## ACTIVITY
Could you write the entries out again, exactly as they appear?

Records drawn from a dataset
□ □ □ □ □ □ □

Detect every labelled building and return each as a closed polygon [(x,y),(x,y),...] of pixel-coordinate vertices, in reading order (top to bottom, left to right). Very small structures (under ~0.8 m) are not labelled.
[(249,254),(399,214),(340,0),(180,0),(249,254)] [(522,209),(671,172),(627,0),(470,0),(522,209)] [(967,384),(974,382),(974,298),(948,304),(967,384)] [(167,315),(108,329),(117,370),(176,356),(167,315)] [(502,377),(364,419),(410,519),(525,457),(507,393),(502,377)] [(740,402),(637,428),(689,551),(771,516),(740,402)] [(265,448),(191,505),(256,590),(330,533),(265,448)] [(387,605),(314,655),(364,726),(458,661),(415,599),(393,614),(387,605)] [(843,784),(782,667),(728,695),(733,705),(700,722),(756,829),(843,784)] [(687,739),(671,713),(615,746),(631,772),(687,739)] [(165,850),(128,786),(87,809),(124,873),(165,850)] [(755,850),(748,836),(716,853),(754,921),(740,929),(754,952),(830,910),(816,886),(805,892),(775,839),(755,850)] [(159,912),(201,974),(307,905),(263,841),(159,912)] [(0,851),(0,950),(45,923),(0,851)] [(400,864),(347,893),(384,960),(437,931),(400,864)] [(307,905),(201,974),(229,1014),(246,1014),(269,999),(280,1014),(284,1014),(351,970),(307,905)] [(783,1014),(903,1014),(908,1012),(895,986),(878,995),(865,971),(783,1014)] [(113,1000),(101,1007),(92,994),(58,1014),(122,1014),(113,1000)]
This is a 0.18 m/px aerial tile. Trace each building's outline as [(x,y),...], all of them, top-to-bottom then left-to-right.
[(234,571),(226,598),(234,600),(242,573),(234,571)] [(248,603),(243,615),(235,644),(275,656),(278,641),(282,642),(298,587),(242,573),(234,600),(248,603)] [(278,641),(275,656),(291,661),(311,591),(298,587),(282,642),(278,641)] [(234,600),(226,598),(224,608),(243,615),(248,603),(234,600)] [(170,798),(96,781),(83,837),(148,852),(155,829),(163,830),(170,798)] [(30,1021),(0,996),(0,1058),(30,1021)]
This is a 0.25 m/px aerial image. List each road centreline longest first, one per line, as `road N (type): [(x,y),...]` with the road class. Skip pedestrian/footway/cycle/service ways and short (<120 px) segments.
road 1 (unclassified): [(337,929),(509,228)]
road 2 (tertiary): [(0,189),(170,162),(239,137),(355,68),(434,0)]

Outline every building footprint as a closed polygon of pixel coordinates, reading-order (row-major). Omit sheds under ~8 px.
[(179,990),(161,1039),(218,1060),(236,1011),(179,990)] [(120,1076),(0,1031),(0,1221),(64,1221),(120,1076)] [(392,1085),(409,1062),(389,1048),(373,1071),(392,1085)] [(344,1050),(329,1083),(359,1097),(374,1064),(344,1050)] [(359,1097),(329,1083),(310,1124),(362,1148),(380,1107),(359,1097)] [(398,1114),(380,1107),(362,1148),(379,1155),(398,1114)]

□ □ □ □ □ □ □

## EXPECTED OUTPUT
Detect every labelled building and return each as a closed polygon [(x,y),(x,y),...] of pixel-coordinate vertices, in reading order (top to bottom, left to right). Very small structures (under ~0.8 m) are not labelled.
[(249,254),(399,214),(340,0),(180,0),(249,254)] [(522,209),(671,172),(627,0),(470,0),(522,209)] [(967,384),(974,382),(974,298),(948,304),(967,384)] [(167,315),(108,329),(117,370),(176,356),(167,315)] [(502,377),(364,419),(410,519),(525,457),(507,393),(502,377)] [(740,402),(637,428),(689,551),(771,516),(740,402)] [(265,448),(191,505),(256,590),(330,533),(265,448)] [(387,605),(314,655),(364,726),(458,661),(415,599),(393,614),(387,605)] [(843,784),(782,667),(728,695),(733,705),(700,722),(756,829),(843,784)] [(687,739),(671,713),(615,746),(631,772),(687,739)] [(165,850),(128,786),(87,809),(124,873),(165,850)] [(755,850),(748,836),(716,853),(754,921),(740,929),(754,952),(830,910),(816,886),(805,892),(775,839),(755,850)] [(159,912),(201,974),(307,905),(263,841),(159,912)] [(0,851),(0,950),(45,923),(0,851)] [(400,864),(347,893),(384,960),(437,931),(400,864)] [(307,905),(201,974),(229,1014),(246,1014),(269,999),(280,1014),(284,1014),(351,970),(307,905)] [(783,1014),(903,1014),(908,1012),(895,986),(878,995),(865,971),(783,1014)] [(113,1000),(101,1007),(92,994),(58,1014),(122,1014),(113,1000)]
This is a 0.18 m/px aerial tile. Trace each building's outline as [(x,y),...], all of them, top-to-bottom then left-to-right.
[(234,571),(226,598),(234,600),(242,573),(234,571)] [(248,603),(243,615),(235,644),(275,656),(278,641),(282,642),(298,587),(242,573),(234,600),(248,603)] [(278,641),(275,656),(291,661),(311,591),(298,587),(282,642),(278,641)] [(234,600),(226,598),(224,608),(243,615),(248,603),(234,600)] [(170,798),(96,781),(83,837),(148,852),(155,829),(163,830),(170,798)] [(30,1021),(0,996),(0,1058),(30,1021)]
This is a 0.25 m/px aerial image. List each road centreline longest first, one per line, as `road N (type): [(x,y),...]` with the road class. Skip pedestrian/footway/cycle/service ways and short (<120 px) segments.
road 1 (unclassified): [(337,929),(509,228)]
road 2 (tertiary): [(0,189),(170,162),(239,137),(355,68),(434,0)]

Outline every building footprint as a closed polygon of pixel coordinates, reading-order (row-major). Omit sheds under ~8 px.
[(179,990),(161,1039),(218,1060),(236,1011),(179,990)] [(120,1076),(0,1031),(0,1221),(64,1221),(120,1076)] [(392,1085),(409,1062),(389,1048),(373,1071),(392,1085)] [(344,1050),(329,1083),(359,1097),(374,1064),(344,1050)] [(359,1097),(329,1083),(310,1124),(362,1148),(380,1107),(359,1097)] [(398,1114),(380,1107),(362,1148),(379,1155),(398,1114)]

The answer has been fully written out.